[Stored data]:
● ● ● ● ● ● ●

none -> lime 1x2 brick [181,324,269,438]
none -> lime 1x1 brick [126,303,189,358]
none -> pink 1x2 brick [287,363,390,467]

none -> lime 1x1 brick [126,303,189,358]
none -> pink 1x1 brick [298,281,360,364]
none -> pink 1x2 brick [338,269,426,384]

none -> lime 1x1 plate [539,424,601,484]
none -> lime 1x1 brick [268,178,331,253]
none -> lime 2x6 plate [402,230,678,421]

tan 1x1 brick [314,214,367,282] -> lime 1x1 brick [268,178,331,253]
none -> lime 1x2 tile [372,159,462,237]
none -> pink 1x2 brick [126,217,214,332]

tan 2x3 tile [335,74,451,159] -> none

● ● ● ● ● ● ●

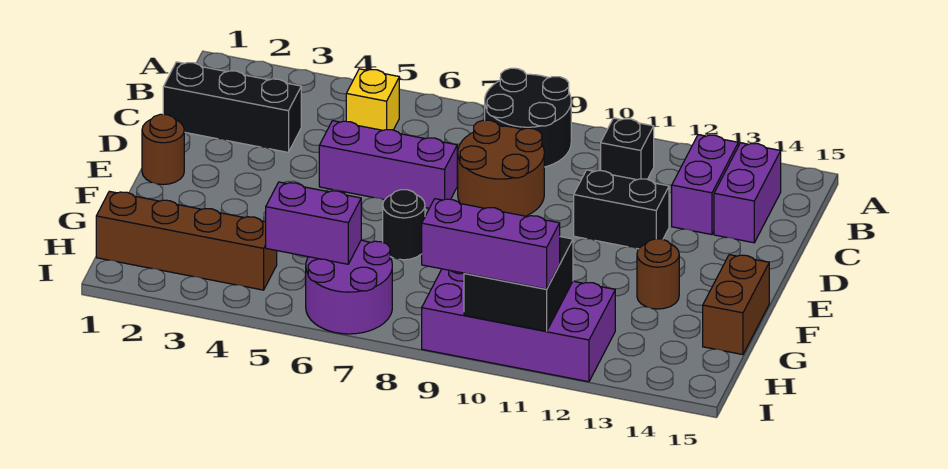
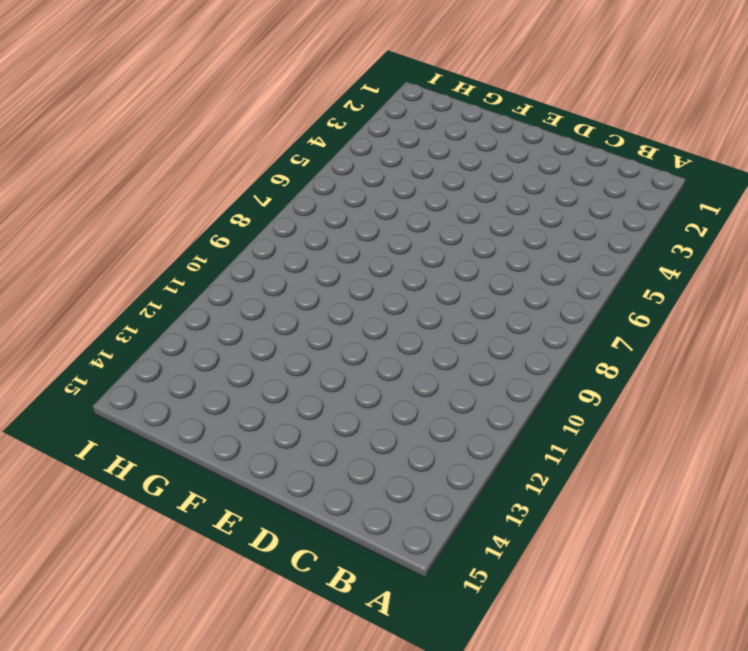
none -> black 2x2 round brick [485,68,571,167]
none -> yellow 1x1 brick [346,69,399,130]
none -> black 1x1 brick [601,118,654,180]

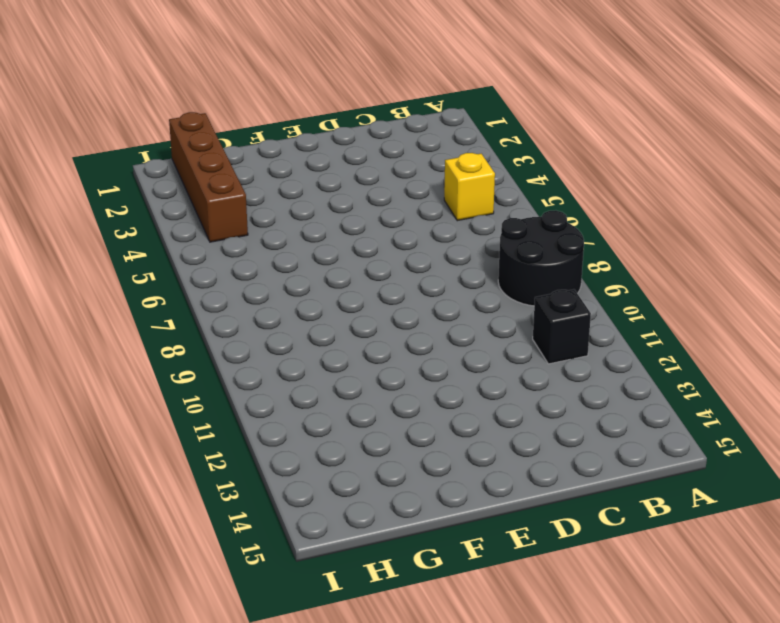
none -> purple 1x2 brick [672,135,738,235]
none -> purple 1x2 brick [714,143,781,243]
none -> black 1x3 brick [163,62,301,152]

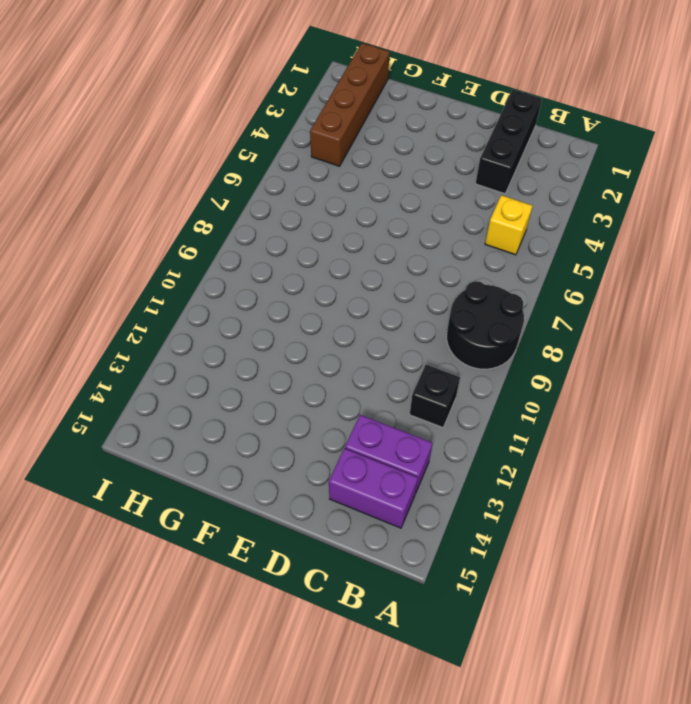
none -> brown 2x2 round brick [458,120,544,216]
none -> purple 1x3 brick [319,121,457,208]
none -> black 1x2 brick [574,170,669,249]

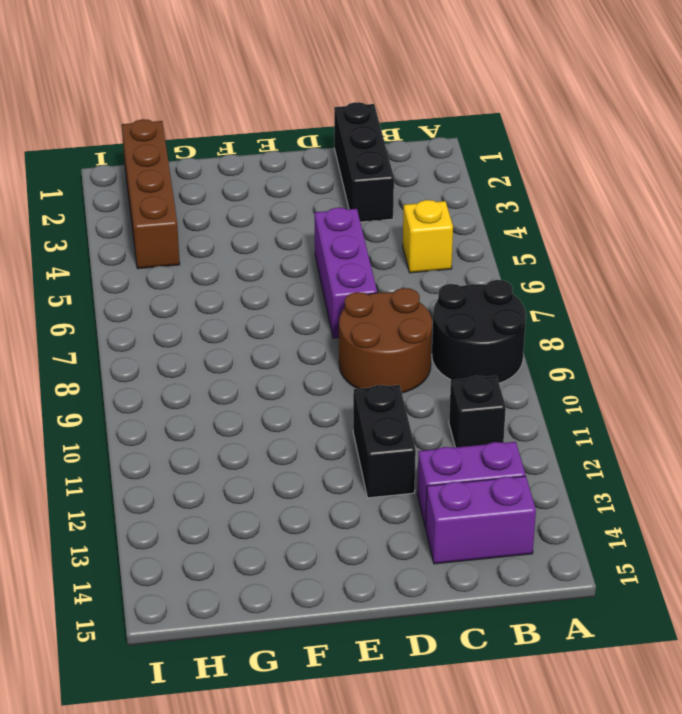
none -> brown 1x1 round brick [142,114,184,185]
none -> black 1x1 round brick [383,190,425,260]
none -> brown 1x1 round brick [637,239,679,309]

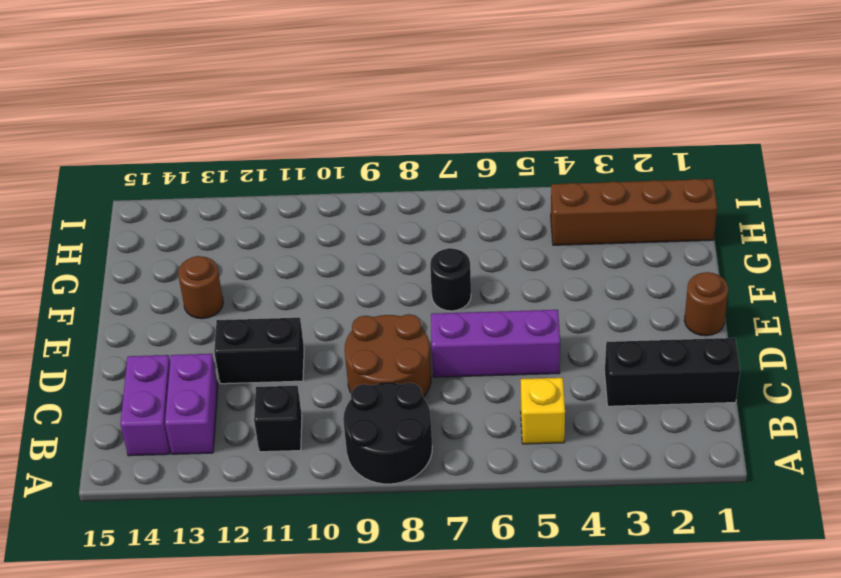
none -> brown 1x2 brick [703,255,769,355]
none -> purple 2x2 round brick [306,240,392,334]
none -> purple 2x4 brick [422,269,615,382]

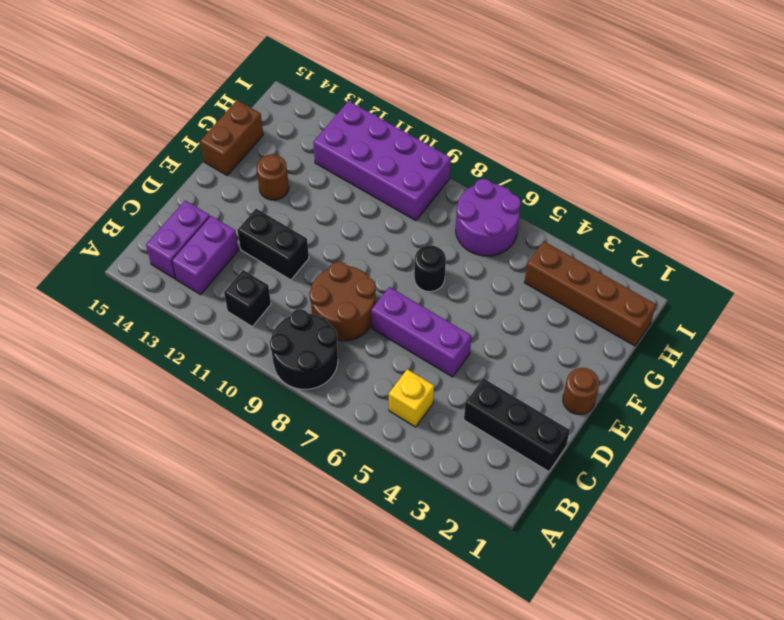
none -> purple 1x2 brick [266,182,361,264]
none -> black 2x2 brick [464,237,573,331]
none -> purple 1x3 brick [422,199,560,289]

● ● ● ● ● ● ●

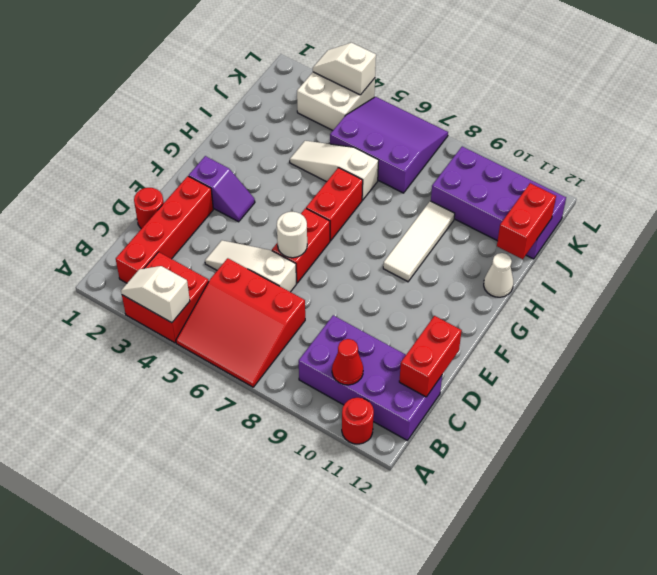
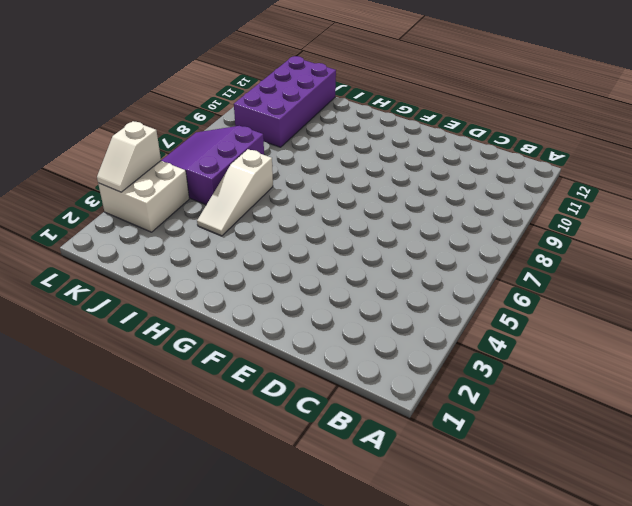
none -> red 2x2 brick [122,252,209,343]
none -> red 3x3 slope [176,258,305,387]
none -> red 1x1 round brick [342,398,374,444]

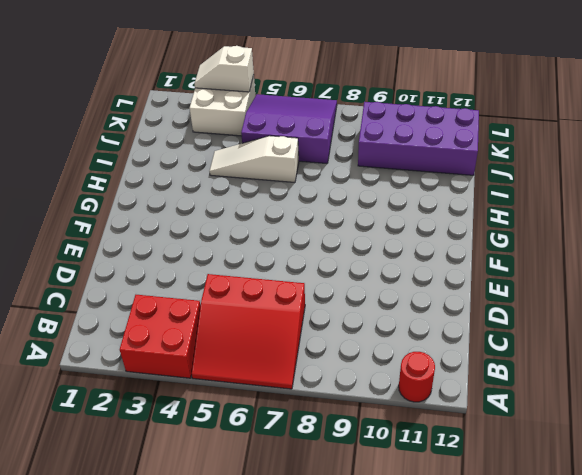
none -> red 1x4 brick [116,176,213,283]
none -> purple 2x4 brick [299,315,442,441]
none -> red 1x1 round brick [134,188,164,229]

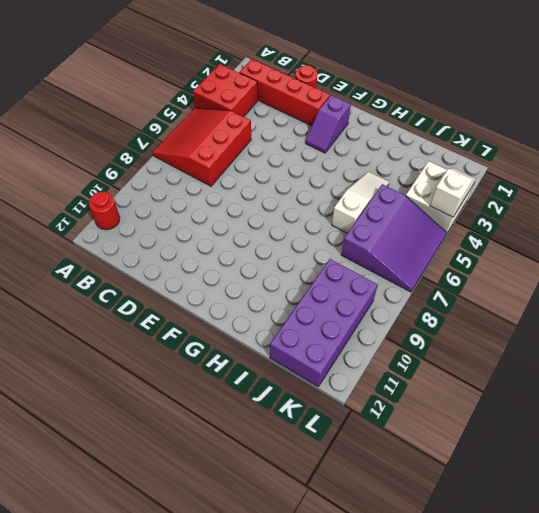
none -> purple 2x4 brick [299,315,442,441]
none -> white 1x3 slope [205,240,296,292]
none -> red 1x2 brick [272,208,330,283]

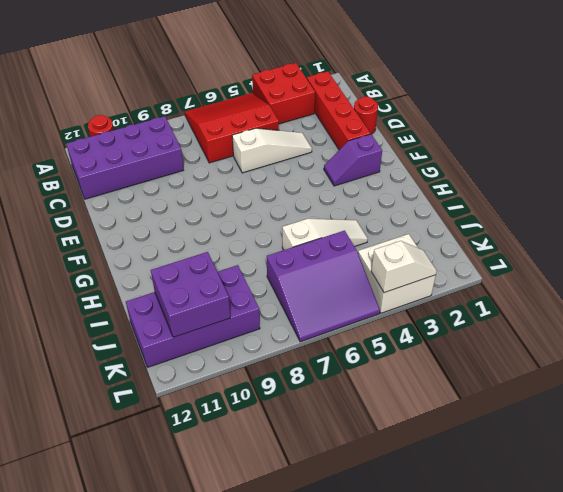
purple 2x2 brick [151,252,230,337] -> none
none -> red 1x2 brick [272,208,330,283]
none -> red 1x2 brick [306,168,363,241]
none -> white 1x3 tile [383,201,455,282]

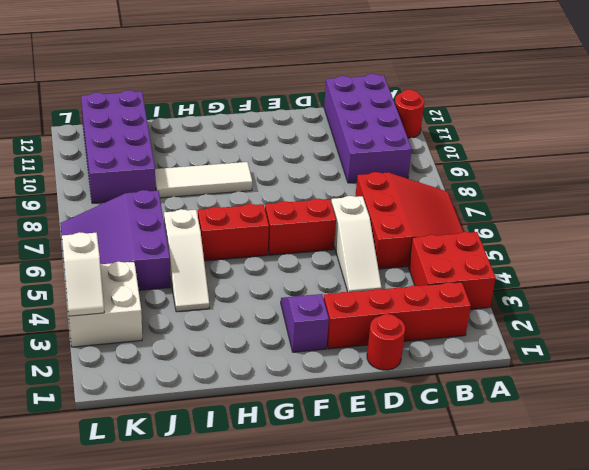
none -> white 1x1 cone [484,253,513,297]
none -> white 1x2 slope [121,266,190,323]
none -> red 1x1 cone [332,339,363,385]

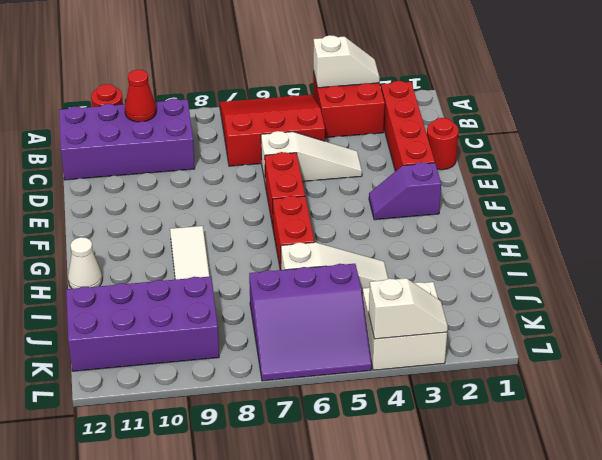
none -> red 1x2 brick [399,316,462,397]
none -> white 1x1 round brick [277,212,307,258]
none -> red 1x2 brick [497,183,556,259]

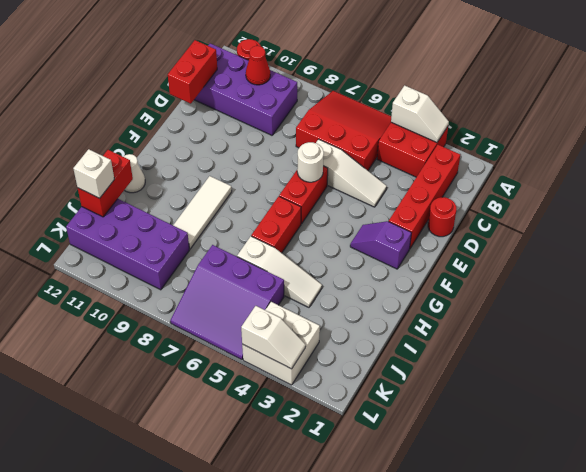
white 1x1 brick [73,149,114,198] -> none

● ● ● ● ● ● ●

[Task details]: Look over the listing and return each line that holds "brown".

[Answer to this problem]:
none -> brown 2x2 round brick [458,120,544,216]
none -> brown 1x1 round brick [142,114,184,185]
none -> brown 1x1 round brick [637,239,679,309]
none -> brown 1x2 brick [703,255,769,355]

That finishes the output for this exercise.